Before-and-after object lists
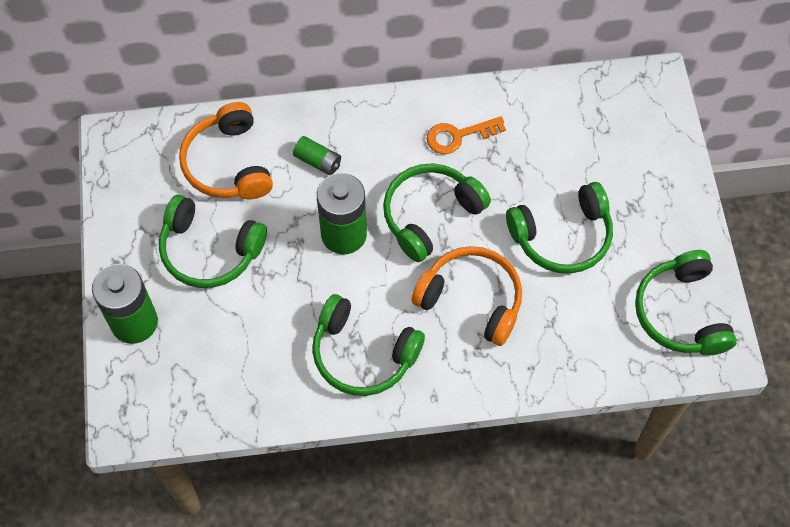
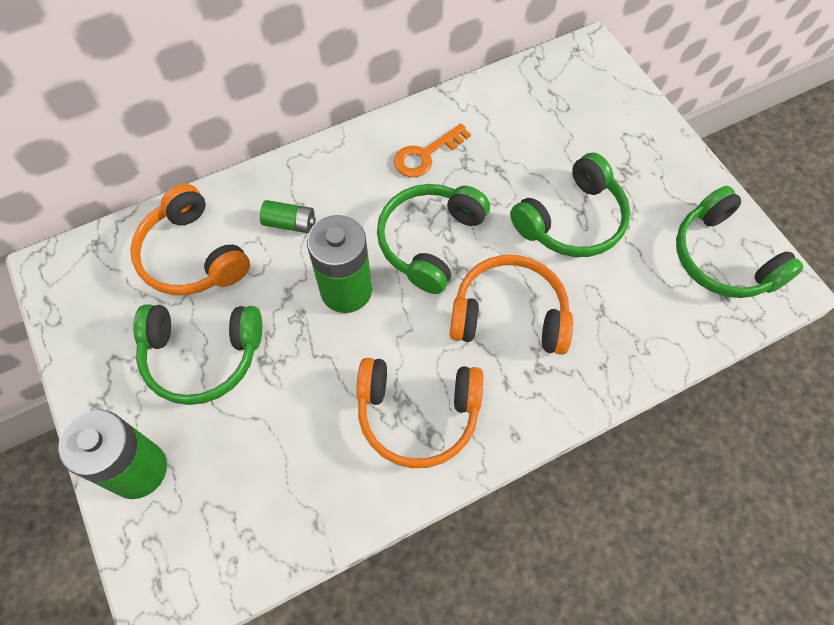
camera: 20 degrees left, 0 degrees up
(363, 354) = (418, 414): green headphones -> orange headphones

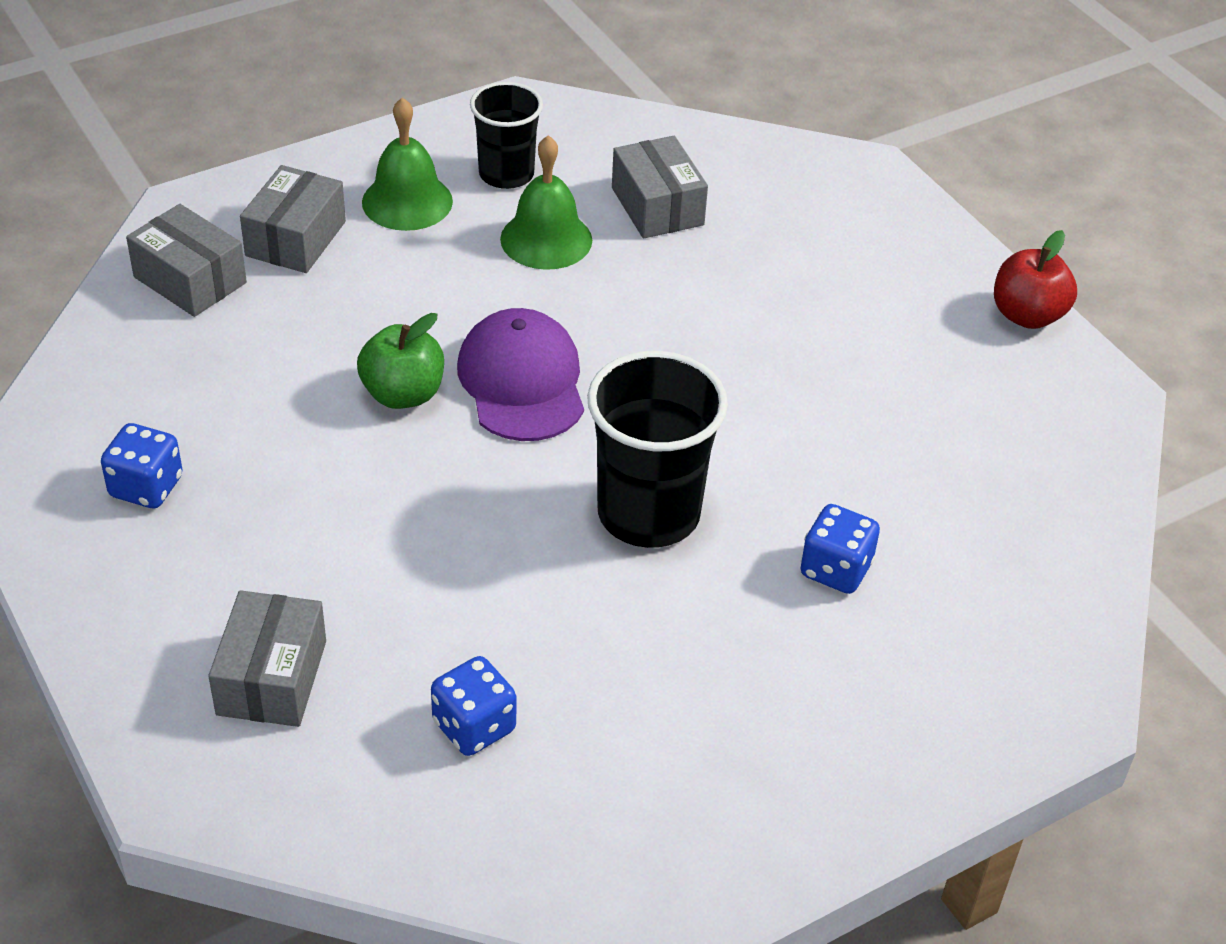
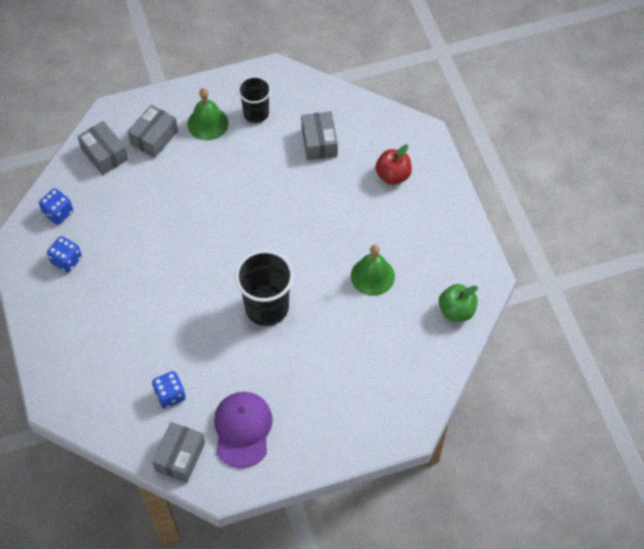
camera: 15 degrees right, 15 degrees up
(271, 678) = (98, 359): grey box -> grey box (180, 456)
(403, 394) = (180, 230): green apple -> green apple (456, 310)
(522, 381) = (232, 231): purple cap -> purple cap (242, 429)
(546, 239) = (264, 154): green bell -> green bell (372, 276)
(835, 569) = (336, 348): blue dice -> blue dice (58, 213)
(1027, 315) = (467, 230): red apple -> red apple (393, 175)

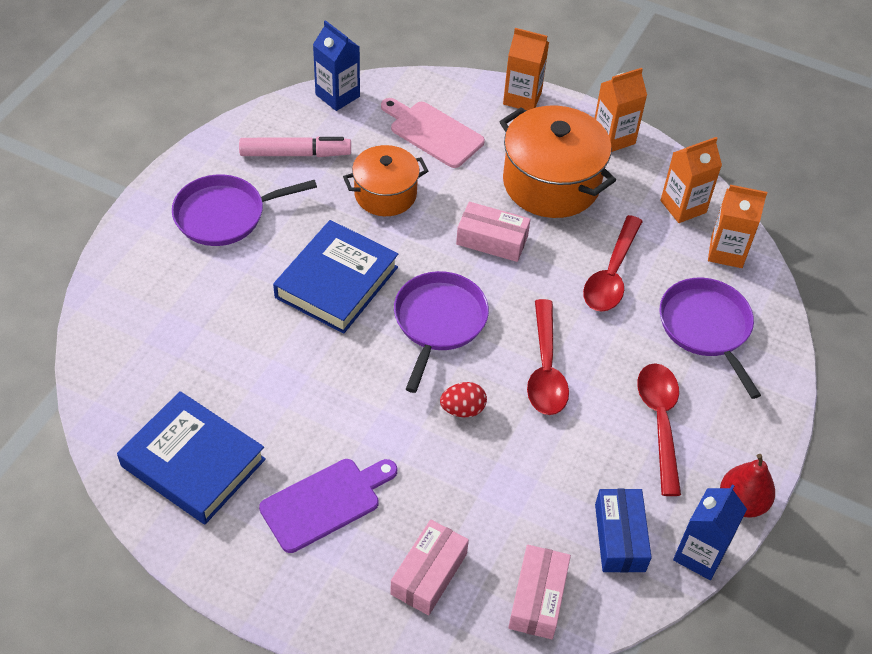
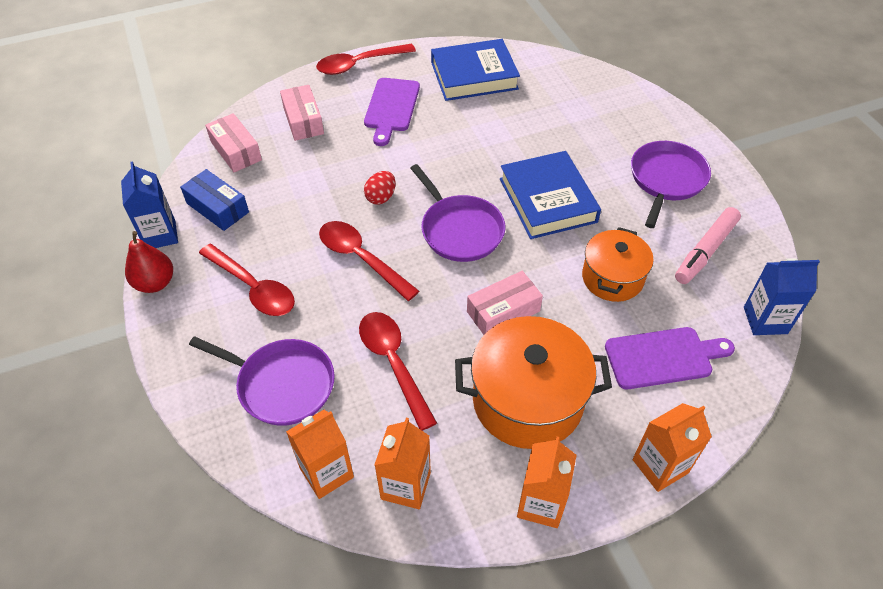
camera: 135 degrees right, 0 degrees up
(275, 602) = (359, 64): none -> red spoon
(433, 133) = (663, 357): pink cutting board -> purple cutting board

# [WHAT IS REQUIRED]
The records above are to be repeated exactly, with the pictures left out.

# [RESULT BELOW]
camera: 20 degrees left, 0 degrees up
(363, 354) = (418, 414): green headphones -> orange headphones

camera: 15 degrees right, 15 degrees up
(271, 678) = (98, 359): grey box -> grey box (180, 456)
(403, 394) = (180, 230): green apple -> green apple (456, 310)
(522, 381) = (232, 231): purple cap -> purple cap (242, 429)
(546, 239) = (264, 154): green bell -> green bell (372, 276)
(835, 569) = (336, 348): blue dice -> blue dice (58, 213)
(1027, 315) = (467, 230): red apple -> red apple (393, 175)

camera: 135 degrees right, 0 degrees up
(275, 602) = (359, 64): none -> red spoon
(433, 133) = (663, 357): pink cutting board -> purple cutting board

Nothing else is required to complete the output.